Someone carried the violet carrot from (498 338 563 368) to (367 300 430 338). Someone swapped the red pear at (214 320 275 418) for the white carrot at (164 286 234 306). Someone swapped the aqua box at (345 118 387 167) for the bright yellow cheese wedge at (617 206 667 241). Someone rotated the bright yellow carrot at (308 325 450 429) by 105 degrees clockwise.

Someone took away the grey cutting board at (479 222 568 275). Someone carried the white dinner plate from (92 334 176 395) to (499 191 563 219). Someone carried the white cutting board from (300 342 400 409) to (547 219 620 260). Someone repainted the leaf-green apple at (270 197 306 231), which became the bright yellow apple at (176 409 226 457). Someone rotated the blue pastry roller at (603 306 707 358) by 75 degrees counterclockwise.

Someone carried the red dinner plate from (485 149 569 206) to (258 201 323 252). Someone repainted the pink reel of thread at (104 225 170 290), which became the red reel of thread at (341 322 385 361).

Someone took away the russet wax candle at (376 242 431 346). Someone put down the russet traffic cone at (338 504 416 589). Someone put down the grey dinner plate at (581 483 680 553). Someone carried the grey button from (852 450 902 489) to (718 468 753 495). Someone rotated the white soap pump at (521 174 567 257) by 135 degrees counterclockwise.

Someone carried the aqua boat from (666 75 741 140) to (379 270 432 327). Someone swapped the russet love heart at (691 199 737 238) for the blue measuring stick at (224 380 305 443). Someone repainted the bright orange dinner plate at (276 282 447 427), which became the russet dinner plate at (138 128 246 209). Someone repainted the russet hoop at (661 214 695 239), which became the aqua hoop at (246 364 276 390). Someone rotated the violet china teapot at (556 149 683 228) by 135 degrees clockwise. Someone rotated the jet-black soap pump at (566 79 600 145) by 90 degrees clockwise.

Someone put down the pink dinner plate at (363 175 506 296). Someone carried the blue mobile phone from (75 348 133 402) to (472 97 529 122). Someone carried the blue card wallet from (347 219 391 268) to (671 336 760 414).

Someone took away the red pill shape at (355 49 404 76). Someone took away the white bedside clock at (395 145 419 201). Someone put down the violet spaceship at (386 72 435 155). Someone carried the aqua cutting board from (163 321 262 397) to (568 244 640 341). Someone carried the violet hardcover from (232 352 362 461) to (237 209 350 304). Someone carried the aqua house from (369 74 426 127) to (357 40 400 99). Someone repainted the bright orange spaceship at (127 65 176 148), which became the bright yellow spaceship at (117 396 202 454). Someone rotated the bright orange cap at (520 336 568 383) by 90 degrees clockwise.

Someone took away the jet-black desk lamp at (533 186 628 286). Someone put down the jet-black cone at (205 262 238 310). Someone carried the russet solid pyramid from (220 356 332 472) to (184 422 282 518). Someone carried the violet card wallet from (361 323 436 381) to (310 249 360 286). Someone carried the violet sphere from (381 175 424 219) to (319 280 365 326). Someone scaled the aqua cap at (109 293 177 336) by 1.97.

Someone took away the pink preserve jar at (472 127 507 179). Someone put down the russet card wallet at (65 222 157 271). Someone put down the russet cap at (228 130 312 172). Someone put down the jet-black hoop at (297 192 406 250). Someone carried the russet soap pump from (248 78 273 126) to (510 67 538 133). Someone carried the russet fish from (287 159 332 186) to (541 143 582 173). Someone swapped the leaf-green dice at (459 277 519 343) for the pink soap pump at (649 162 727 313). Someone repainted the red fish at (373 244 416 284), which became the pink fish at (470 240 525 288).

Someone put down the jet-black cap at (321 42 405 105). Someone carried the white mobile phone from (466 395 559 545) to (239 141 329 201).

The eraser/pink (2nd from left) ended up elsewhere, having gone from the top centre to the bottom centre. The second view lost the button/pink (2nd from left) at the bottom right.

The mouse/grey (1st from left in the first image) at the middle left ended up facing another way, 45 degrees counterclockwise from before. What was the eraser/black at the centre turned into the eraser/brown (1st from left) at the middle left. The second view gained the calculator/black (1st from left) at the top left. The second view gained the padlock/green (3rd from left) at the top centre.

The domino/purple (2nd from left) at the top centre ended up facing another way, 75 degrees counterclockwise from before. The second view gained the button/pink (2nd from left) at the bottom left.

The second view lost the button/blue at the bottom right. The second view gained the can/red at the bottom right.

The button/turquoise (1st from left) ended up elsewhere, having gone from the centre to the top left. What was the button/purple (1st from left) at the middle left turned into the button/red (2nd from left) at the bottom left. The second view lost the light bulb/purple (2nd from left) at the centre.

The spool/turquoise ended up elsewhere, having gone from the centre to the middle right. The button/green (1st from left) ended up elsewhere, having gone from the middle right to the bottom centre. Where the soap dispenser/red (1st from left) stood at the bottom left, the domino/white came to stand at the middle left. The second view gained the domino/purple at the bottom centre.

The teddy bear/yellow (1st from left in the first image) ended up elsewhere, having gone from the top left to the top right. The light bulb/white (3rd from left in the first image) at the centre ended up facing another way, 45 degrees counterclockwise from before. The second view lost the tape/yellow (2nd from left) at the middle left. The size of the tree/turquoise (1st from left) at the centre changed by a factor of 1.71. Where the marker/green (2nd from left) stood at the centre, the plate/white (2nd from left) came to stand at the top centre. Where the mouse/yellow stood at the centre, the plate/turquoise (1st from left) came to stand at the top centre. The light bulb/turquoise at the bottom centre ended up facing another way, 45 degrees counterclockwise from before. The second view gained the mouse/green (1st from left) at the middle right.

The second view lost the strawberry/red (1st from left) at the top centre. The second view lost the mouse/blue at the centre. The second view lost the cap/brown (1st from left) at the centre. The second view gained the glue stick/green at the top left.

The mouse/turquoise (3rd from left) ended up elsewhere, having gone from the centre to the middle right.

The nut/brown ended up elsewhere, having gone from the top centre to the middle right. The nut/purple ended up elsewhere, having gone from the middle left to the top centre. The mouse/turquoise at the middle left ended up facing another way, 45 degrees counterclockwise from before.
************
*Required work*: For this exercise, output the records in full, exactly.

*Exercise output*:
Someone carried the violet carrot from (498 338 563 368) to (367 300 430 338). Someone swapped the red pear at (214 320 275 418) for the white carrot at (164 286 234 306). Someone swapped the aqua box at (345 118 387 167) for the bright yellow cheese wedge at (617 206 667 241). Someone rotated the bright yellow carrot at (308 325 450 429) by 105 degrees clockwise.

Someone took away the grey cutting board at (479 222 568 275). Someone carried the white dinner plate from (92 334 176 395) to (499 191 563 219). Someone carried the white cutting board from (300 342 400 409) to (547 219 620 260). Someone repainted the leaf-green apple at (270 197 306 231), which became the bright yellow apple at (176 409 226 457). Someone rotated the blue pastry roller at (603 306 707 358) by 75 degrees counterclockwise.

Someone carried the red dinner plate from (485 149 569 206) to (258 201 323 252). Someone repainted the pink reel of thread at (104 225 170 290), which became the red reel of thread at (341 322 385 361).

Someone took away the russet wax candle at (376 242 431 346). Someone put down the russet traffic cone at (338 504 416 589). Someone put down the grey dinner plate at (581 483 680 553). Someone carried the grey button from (852 450 902 489) to (718 468 753 495). Someone rotated the white soap pump at (521 174 567 257) by 135 degrees counterclockwise.

Someone carried the aqua boat from (666 75 741 140) to (379 270 432 327). Someone swapped the russet love heart at (691 199 737 238) for the blue measuring stick at (224 380 305 443). Someone repainted the bright orange dinner plate at (276 282 447 427), which became the russet dinner plate at (138 128 246 209). Someone repainted the russet hoop at (661 214 695 239), which became the aqua hoop at (246 364 276 390). Someone rotated the violet china teapot at (556 149 683 228) by 135 degrees clockwise. Someone rotated the jet-black soap pump at (566 79 600 145) by 90 degrees clockwise.

Someone put down the pink dinner plate at (363 175 506 296). Someone carried the blue mobile phone from (75 348 133 402) to (472 97 529 122). Someone carried the blue card wallet from (347 219 391 268) to (671 336 760 414).

Someone took away the red pill shape at (355 49 404 76). Someone took away the white bedside clock at (395 145 419 201). Someone put down the violet spaceship at (386 72 435 155). Someone carried the aqua cutting board from (163 321 262 397) to (568 244 640 341). Someone carried the violet hardcover from (232 352 362 461) to (237 209 350 304). Someone carried the aqua house from (369 74 426 127) to (357 40 400 99). Someone repainted the bright orange spaceship at (127 65 176 148), which became the bright yellow spaceship at (117 396 202 454). Someone rotated the bright orange cap at (520 336 568 383) by 90 degrees clockwise.

Someone took away the jet-black desk lamp at (533 186 628 286). Someone put down the jet-black cone at (205 262 238 310). Someone carried the russet solid pyramid from (220 356 332 472) to (184 422 282 518). Someone carried the violet card wallet from (361 323 436 381) to (310 249 360 286). Someone carried the violet sphere from (381 175 424 219) to (319 280 365 326). Someone scaled the aqua cap at (109 293 177 336) by 1.97.

Someone took away the pink preserve jar at (472 127 507 179). Someone put down the russet card wallet at (65 222 157 271). Someone put down the russet cap at (228 130 312 172). Someone put down the jet-black hoop at (297 192 406 250). Someone carried the russet soap pump from (248 78 273 126) to (510 67 538 133). Someone carried the russet fish from (287 159 332 186) to (541 143 582 173). Someone swapped the leaf-green dice at (459 277 519 343) for the pink soap pump at (649 162 727 313). Someone repainted the red fish at (373 244 416 284), which became the pink fish at (470 240 525 288).

Someone put down the jet-black cap at (321 42 405 105). Someone carried the white mobile phone from (466 395 559 545) to (239 141 329 201).

The eraser/pink (2nd from left) ended up elsewhere, having gone from the top centre to the bottom centre. The second view lost the button/pink (2nd from left) at the bottom right.

The mouse/grey (1st from left in the first image) at the middle left ended up facing another way, 45 degrees counterclockwise from before. What was the eraser/black at the centre turned into the eraser/brown (1st from left) at the middle left. The second view gained the calculator/black (1st from left) at the top left. The second view gained the padlock/green (3rd from left) at the top centre.

The domino/purple (2nd from left) at the top centre ended up facing another way, 75 degrees counterclockwise from before. The second view gained the button/pink (2nd from left) at the bottom left.

The second view lost the button/blue at the bottom right. The second view gained the can/red at the bottom right.

The button/turquoise (1st from left) ended up elsewhere, having gone from the centre to the top left. What was the button/purple (1st from left) at the middle left turned into the button/red (2nd from left) at the bottom left. The second view lost the light bulb/purple (2nd from left) at the centre.

The spool/turquoise ended up elsewhere, having gone from the centre to the middle right. The button/green (1st from left) ended up elsewhere, having gone from the middle right to the bottom centre. Where the soap dispenser/red (1st from left) stood at the bottom left, the domino/white came to stand at the middle left. The second view gained the domino/purple at the bottom centre.

The teddy bear/yellow (1st from left in the first image) ended up elsewhere, having gone from the top left to the top right. The light bulb/white (3rd from left in the first image) at the centre ended up facing another way, 45 degrees counterclockwise from before. The second view lost the tape/yellow (2nd from left) at the middle left. The size of the tree/turquoise (1st from left) at the centre changed by a factor of 1.71. Where the marker/green (2nd from left) stood at the centre, the plate/white (2nd from left) came to stand at the top centre. Where the mouse/yellow stood at the centre, the plate/turquoise (1st from left) came to stand at the top centre. The light bulb/turquoise at the bottom centre ended up facing another way, 45 degrees counterclockwise from before. The second view gained the mouse/green (1st from left) at the middle right.

The second view lost the strawberry/red (1st from left) at the top centre. The second view lost the mouse/blue at the centre. The second view lost the cap/brown (1st from left) at the centre. The second view gained the glue stick/green at the top left.

The mouse/turquoise (3rd from left) ended up elsewhere, having gone from the centre to the middle right.

The nut/brown ended up elsewhere, having gone from the top centre to the middle right. The nut/purple ended up elsewhere, having gone from the middle left to the top centre. The mouse/turquoise at the middle left ended up facing another way, 45 degrees counterclockwise from before.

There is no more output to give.